» **WORK TO BE COMPLETED**
Give the count of lines in the data that include "SERVO", with no other words.

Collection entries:
* * * * * * * * *
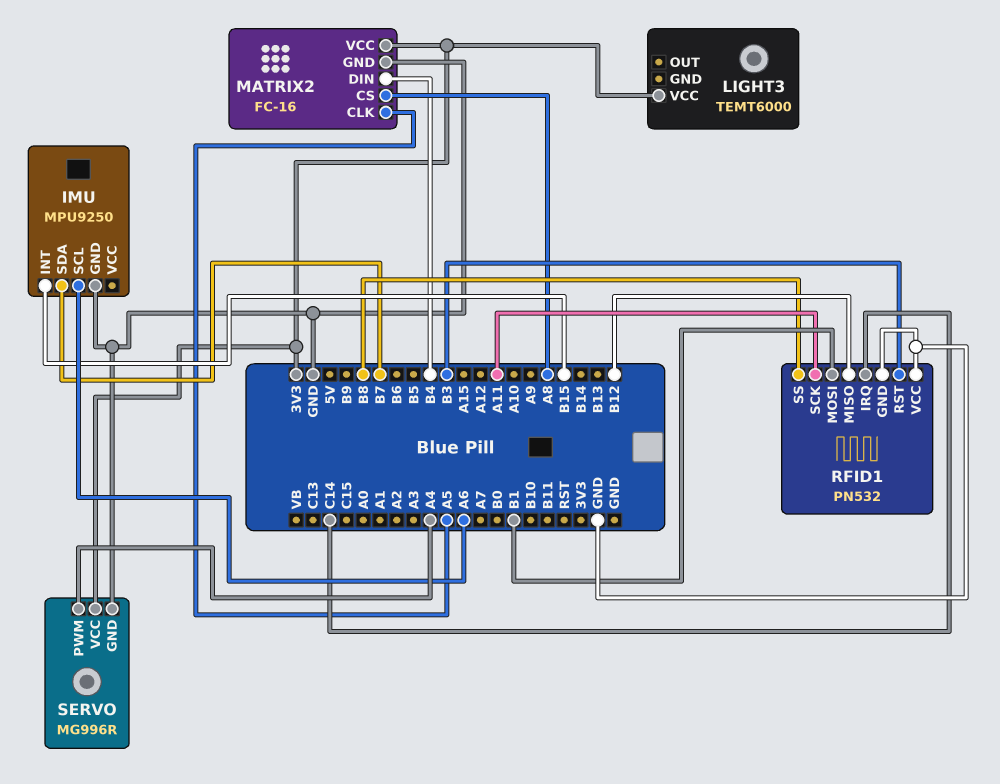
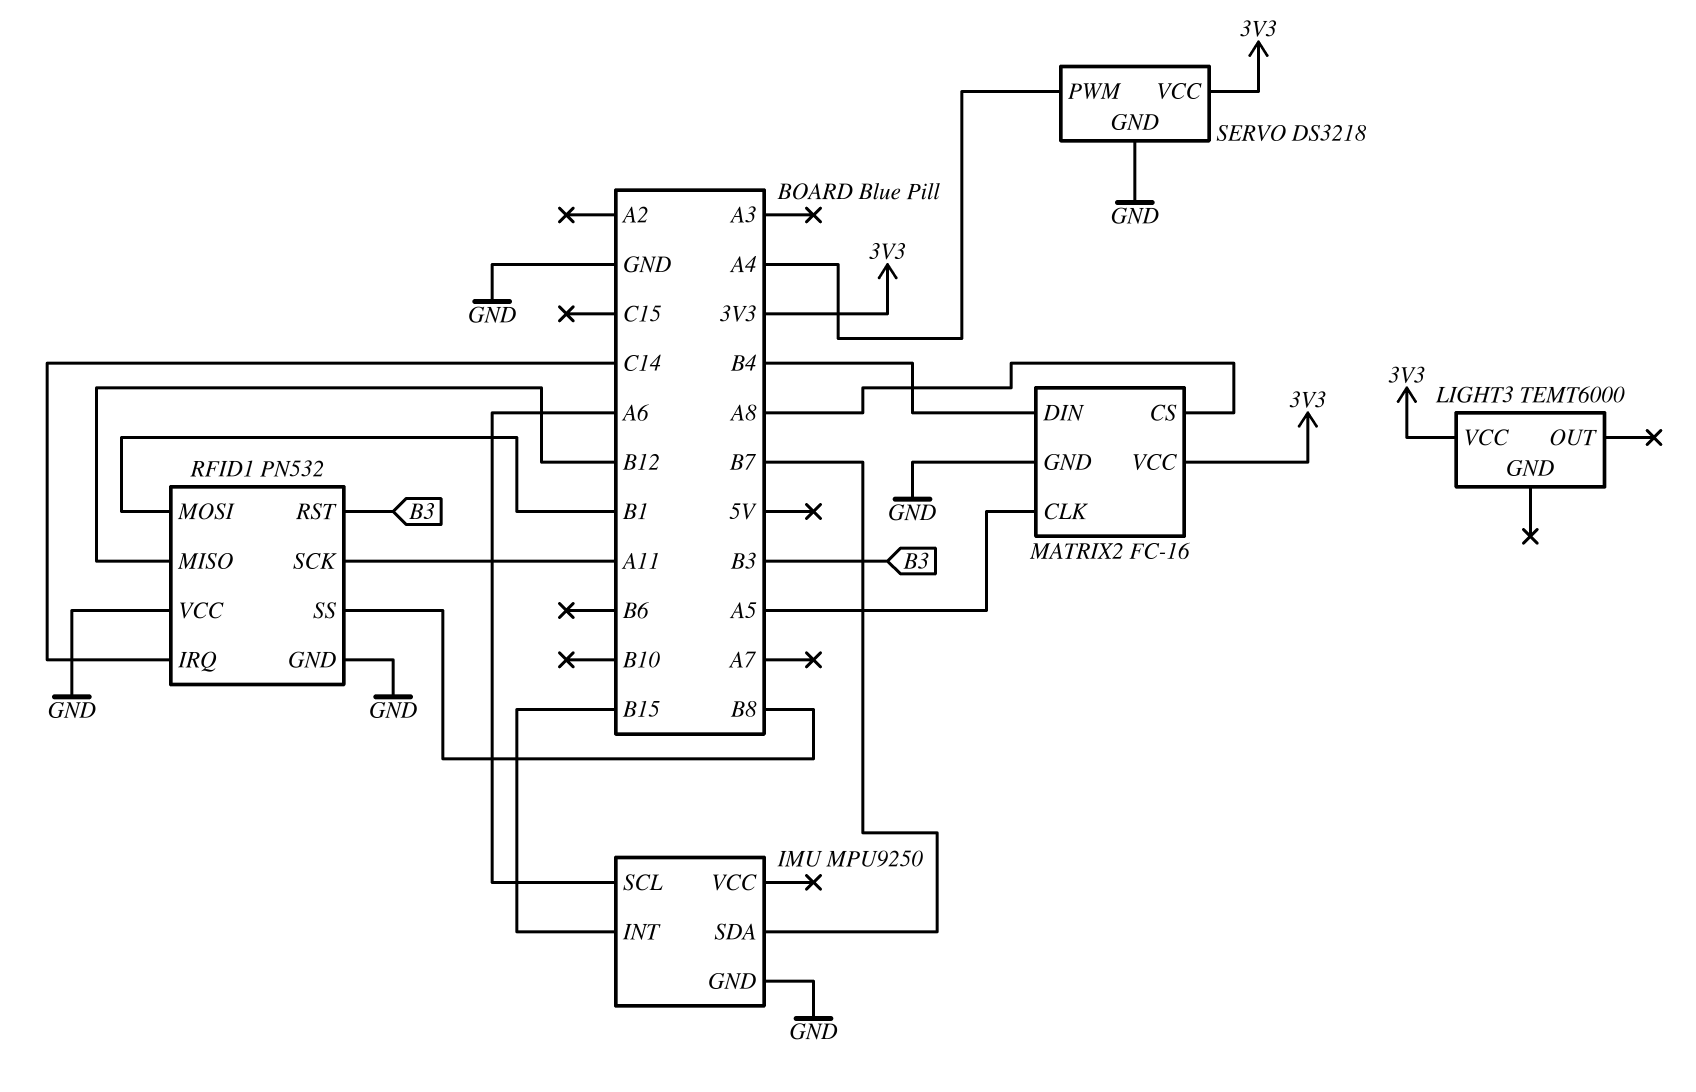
SERVO: MG996R -> DS3218

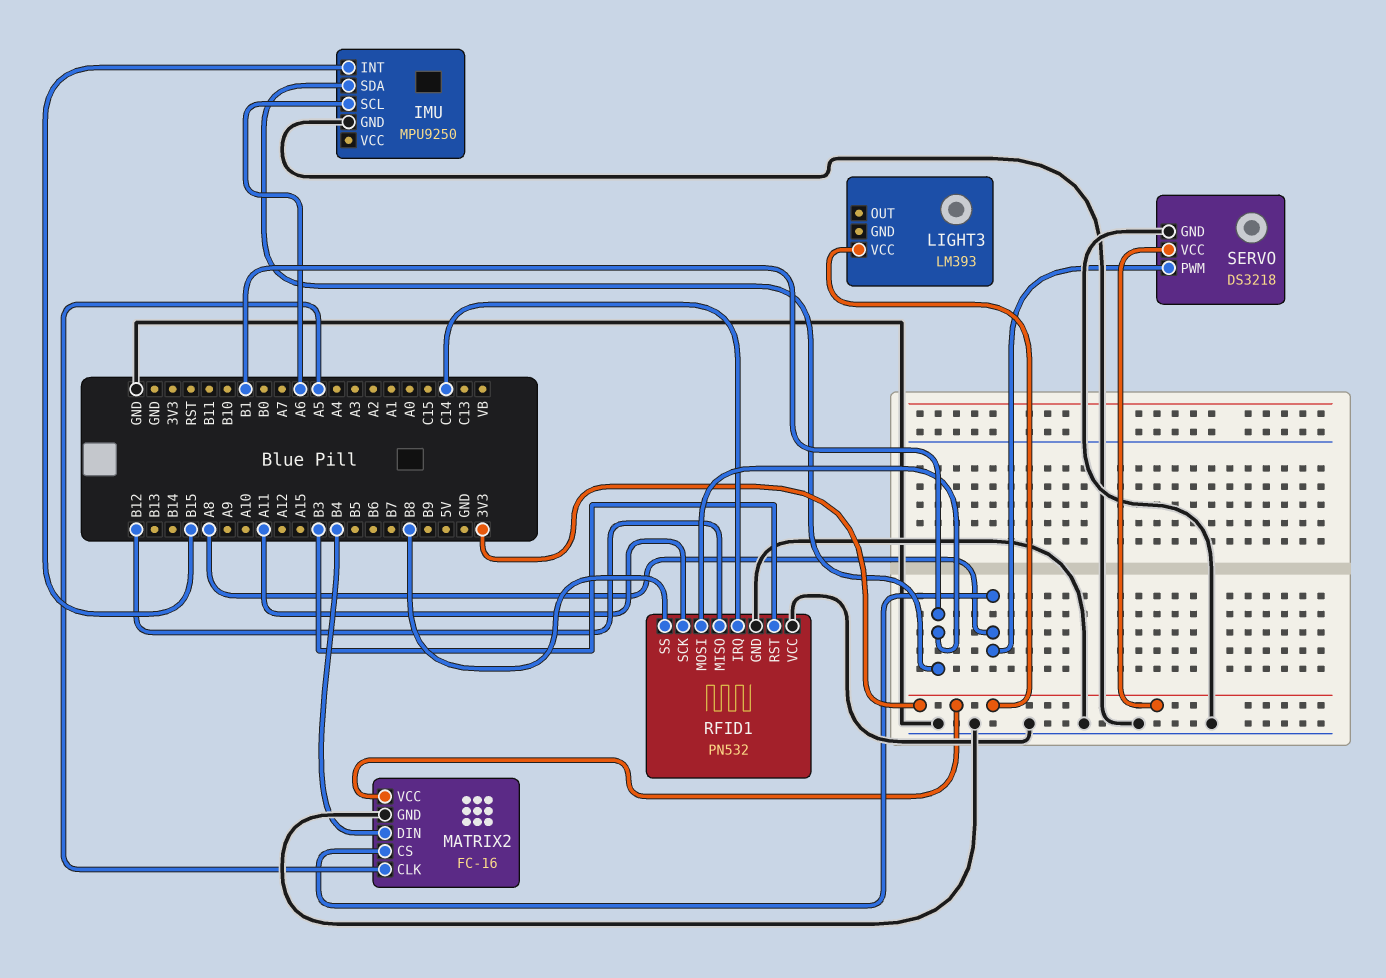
IMU pin SDA: B7 -> B1
LIGHT3: TEMT6000 -> LM393
SERVO pin PWM: A4 -> A8

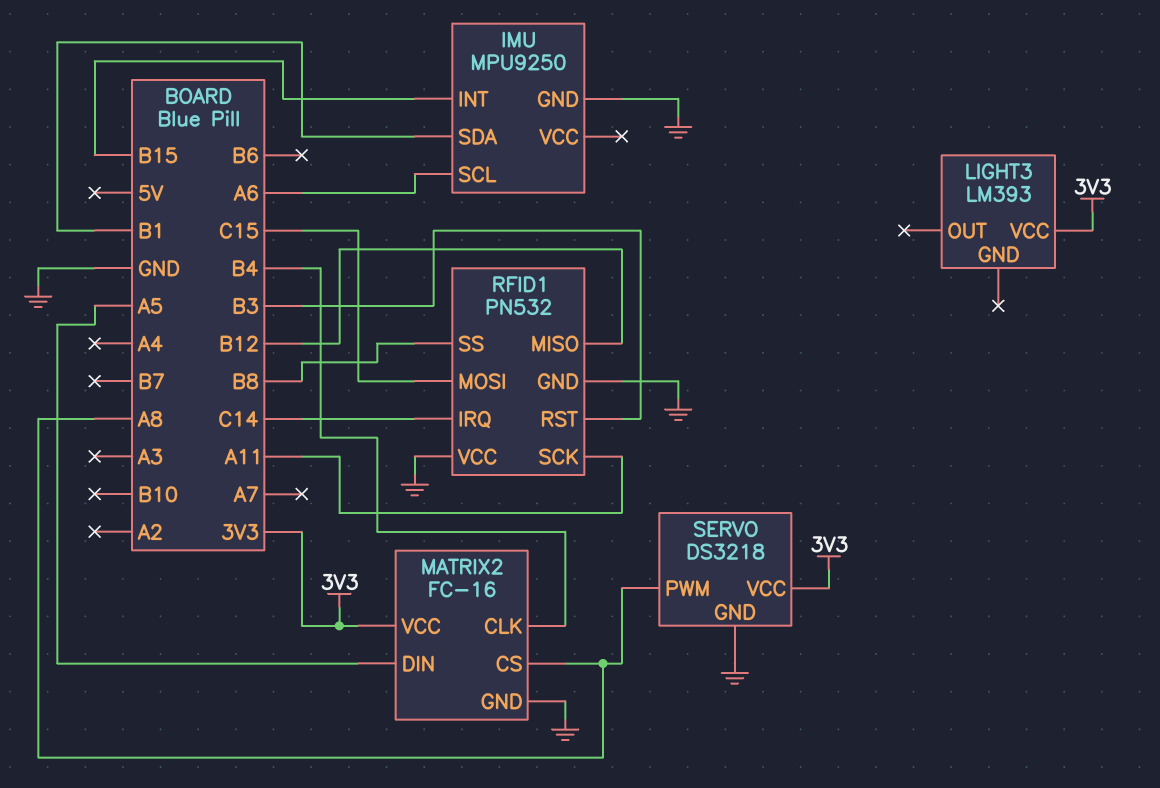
MATRIX2 pin CLK: A5 -> B4
MATRIX2 pin DIN: B4 -> A5
RFID1 pin MOSI: B1 -> C15

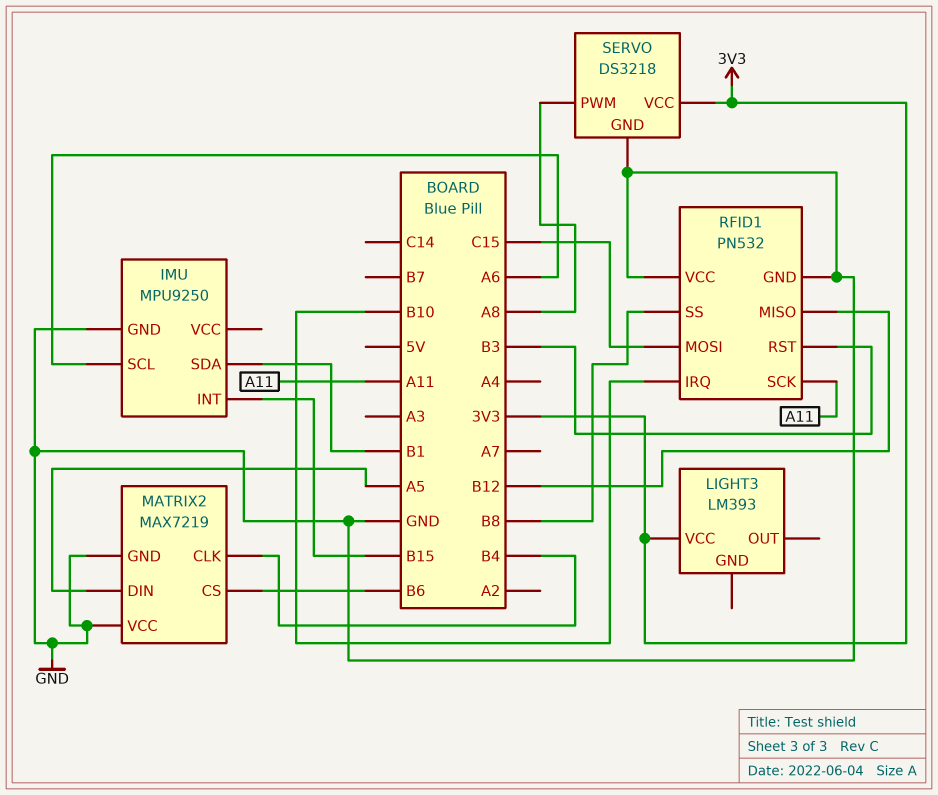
MATRIX2: FC-16 -> MAX7219
MATRIX2 pin CS: A8 -> B6
MATRIX2 pin VCC: 3V3 -> GND
RFID1 pin IRQ: C14 -> B10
* * * * * * * * *
» **EXERCISE OUTPUT**
2